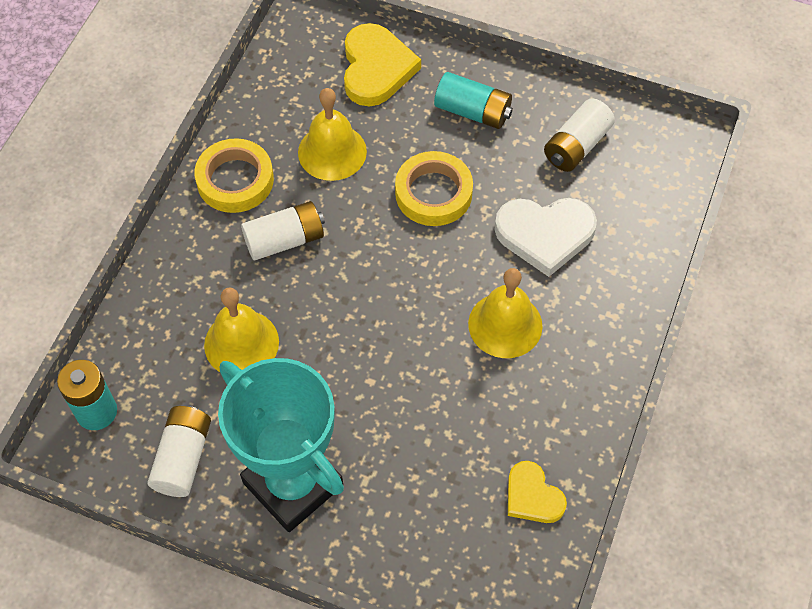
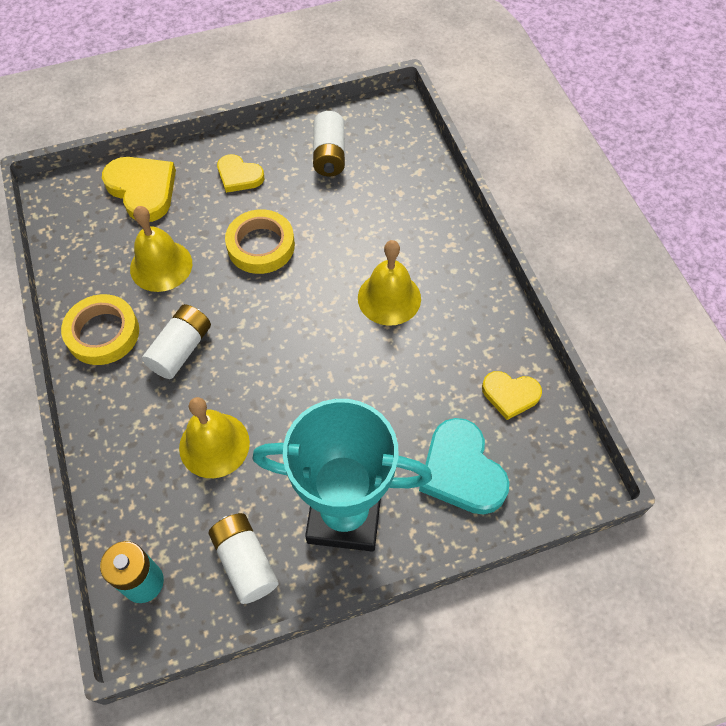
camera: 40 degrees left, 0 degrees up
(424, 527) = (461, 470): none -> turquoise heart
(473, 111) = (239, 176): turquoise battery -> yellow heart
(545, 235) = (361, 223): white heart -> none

------------

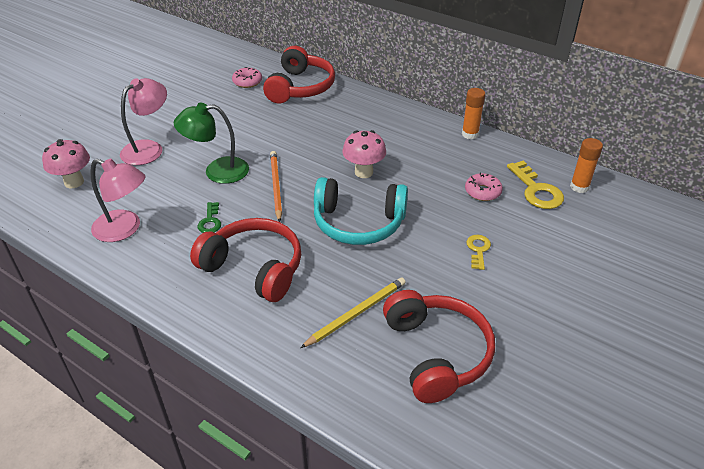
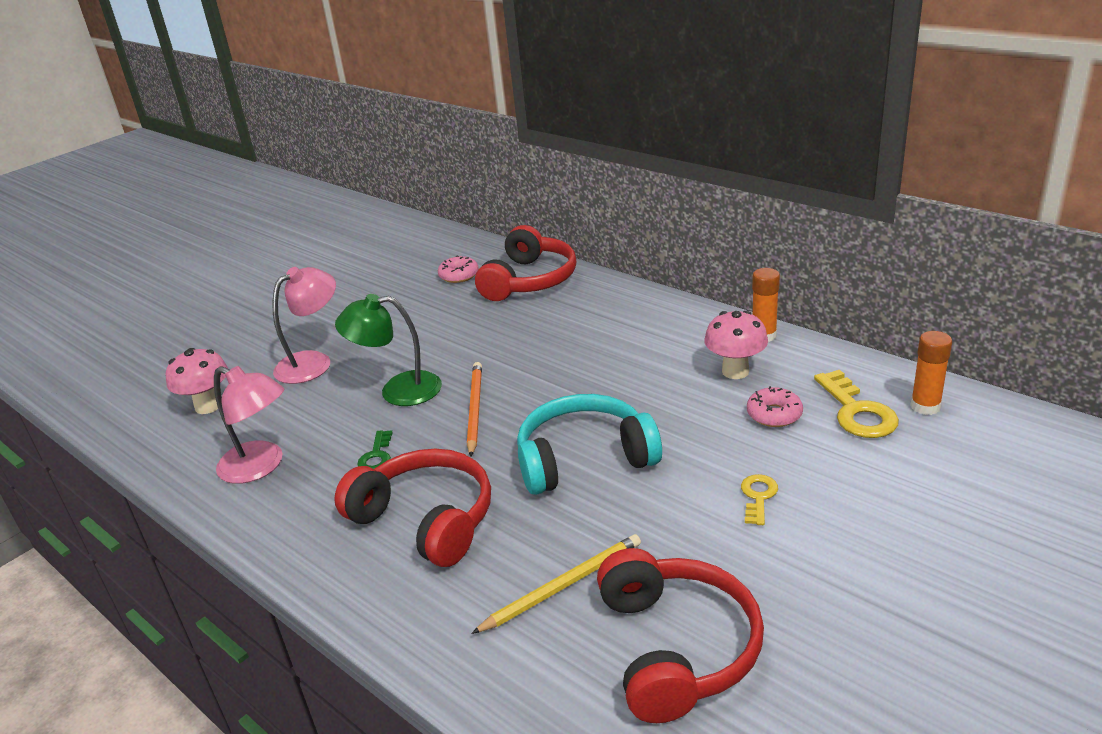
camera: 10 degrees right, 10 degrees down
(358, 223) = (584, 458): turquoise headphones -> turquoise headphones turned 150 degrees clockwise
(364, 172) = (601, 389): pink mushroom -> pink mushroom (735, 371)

------------

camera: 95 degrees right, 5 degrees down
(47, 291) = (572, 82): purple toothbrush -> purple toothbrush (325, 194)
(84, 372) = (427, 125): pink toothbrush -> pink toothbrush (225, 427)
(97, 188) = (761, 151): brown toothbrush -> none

------------

◆ ASSIGNMENT
Respond with a number only, please: how many lines in this data include the word "turquoise".

◆ RESULT
3